SUPPLIED DATA Start Marker

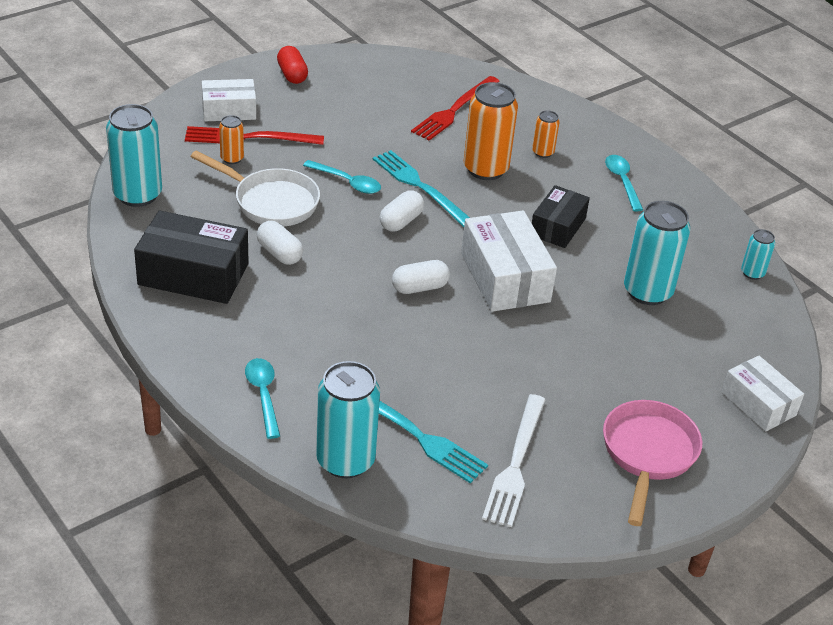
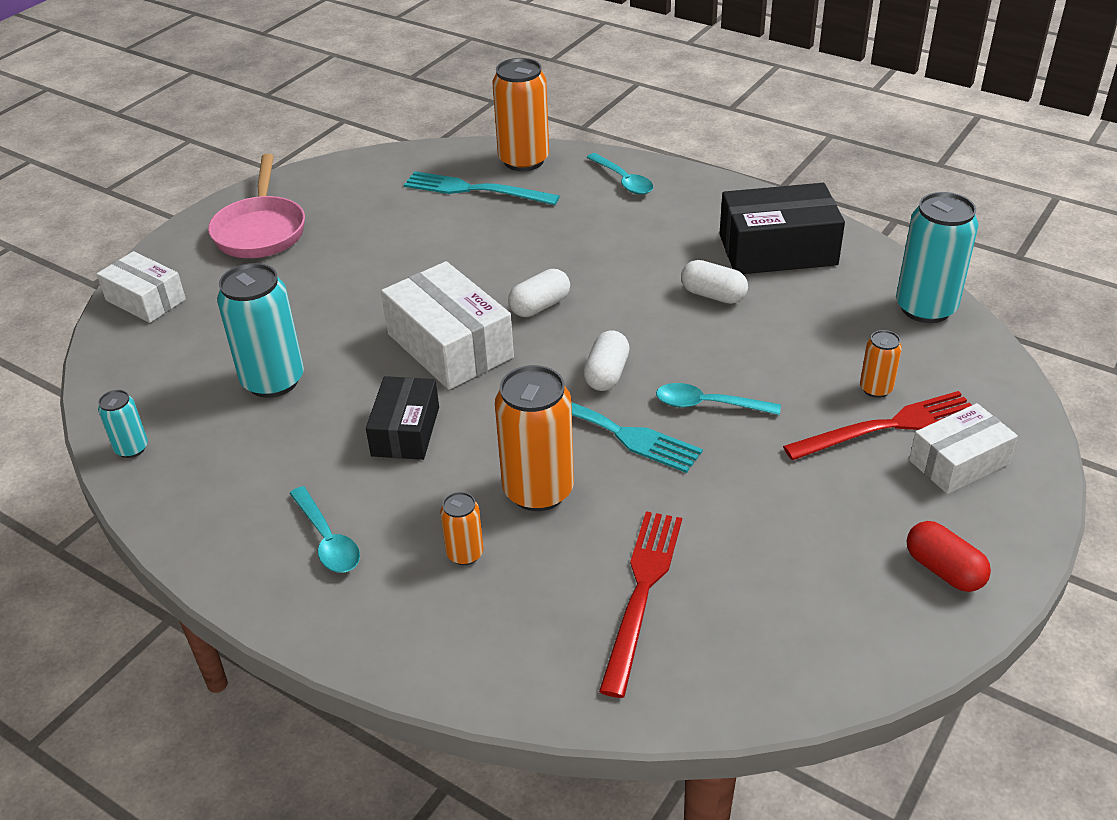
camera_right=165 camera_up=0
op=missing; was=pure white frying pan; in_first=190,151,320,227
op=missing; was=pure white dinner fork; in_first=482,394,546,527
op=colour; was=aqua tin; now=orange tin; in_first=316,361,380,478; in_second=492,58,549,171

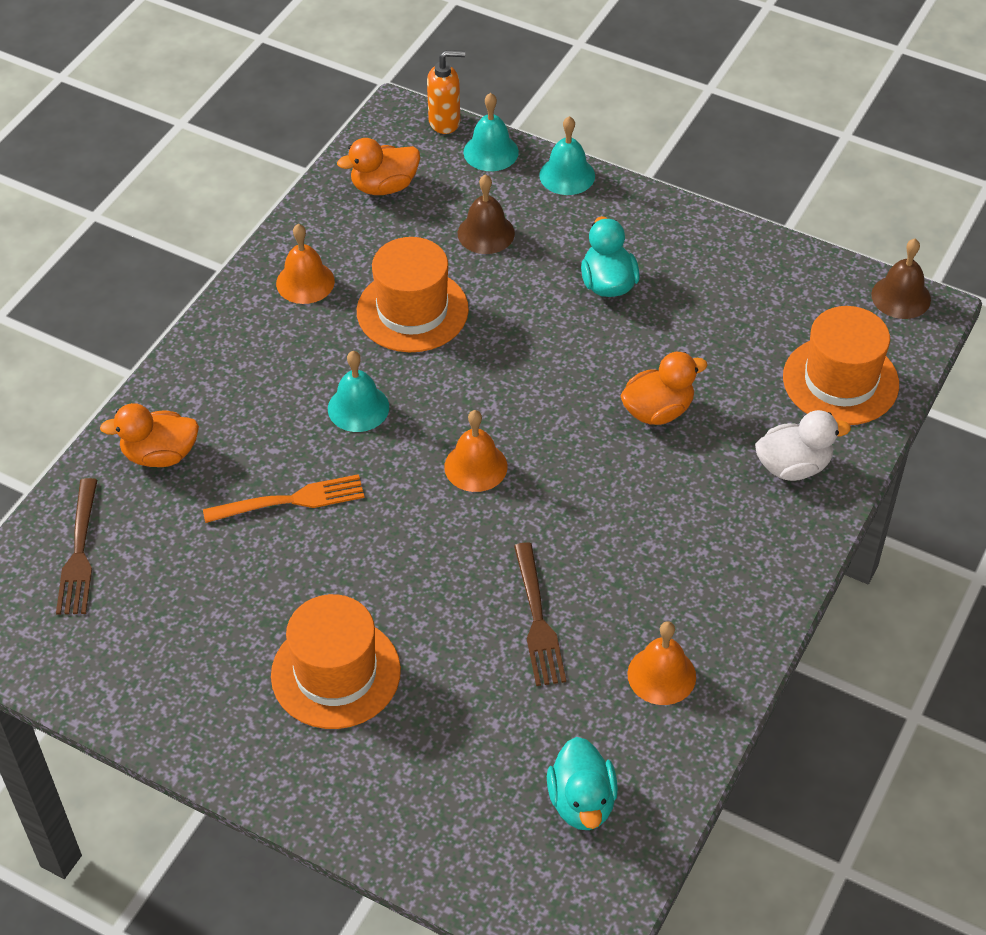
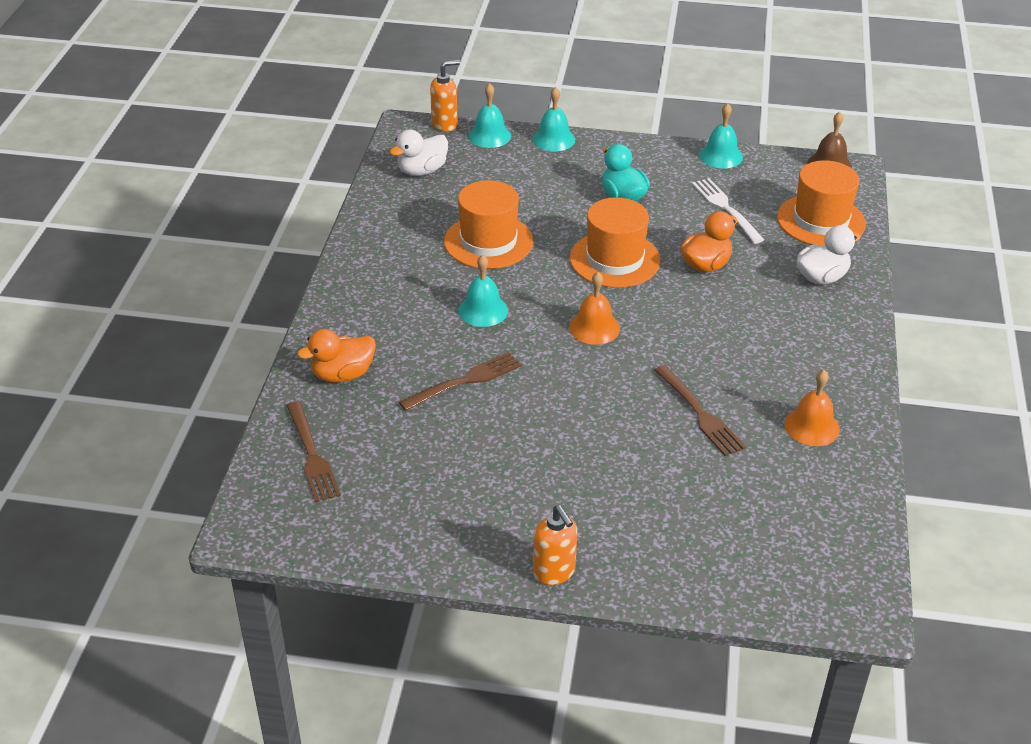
camera_right=-20 camera_up=-10
op=missing; was=orange bell; in_first=276,224,335,304
op=missing; was=russet bell; in_first=458,174,515,254
op=missing; was=aqua toy duck; in_first=547,737,618,830
op=appeared; now=orange soap dispenser; in_second=533,505,577,585
op=appeared; now=pure white dinner fork; in_second=692,178,764,244
op=appeared; now=aqua bell; in_second=699,103,743,168
op=relocated; was=orange top hat; in_first=271,594,401,729; in_second=570,197,660,288
op=colour; was=orange dinner fork; now=russet dinner fork; in_first=203,474,365,523; in_second=399,352,522,411
op=colour; was=orange toy duck; now=pure white toy duck; in_first=337,138,420,195; in_second=390,129,448,176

SUPPLIED DATA End Marker

[PROBLEM] Start to finish, write out the data above exactly, omitting all pictures.

[PROBLEM SOLUTION]
camera_right=165 camera_up=0
op=missing; was=pure white frying pan; in_first=190,151,320,227
op=missing; was=pure white dinner fork; in_first=482,394,546,527
op=colour; was=aqua tin; now=orange tin; in_first=316,361,380,478; in_second=492,58,549,171

camera_right=-20 camera_up=-10
op=missing; was=orange bell; in_first=276,224,335,304
op=missing; was=russet bell; in_first=458,174,515,254
op=missing; was=aqua toy duck; in_first=547,737,618,830
op=appeared; now=orange soap dispenser; in_second=533,505,577,585
op=appeared; now=pure white dinner fork; in_second=692,178,764,244
op=appeared; now=aqua bell; in_second=699,103,743,168
op=relocated; was=orange top hat; in_first=271,594,401,729; in_second=570,197,660,288
op=colour; was=orange dinner fork; now=russet dinner fork; in_first=203,474,365,523; in_second=399,352,522,411
op=colour; was=orange toy duck; now=pure white toy duck; in_first=337,138,420,195; in_second=390,129,448,176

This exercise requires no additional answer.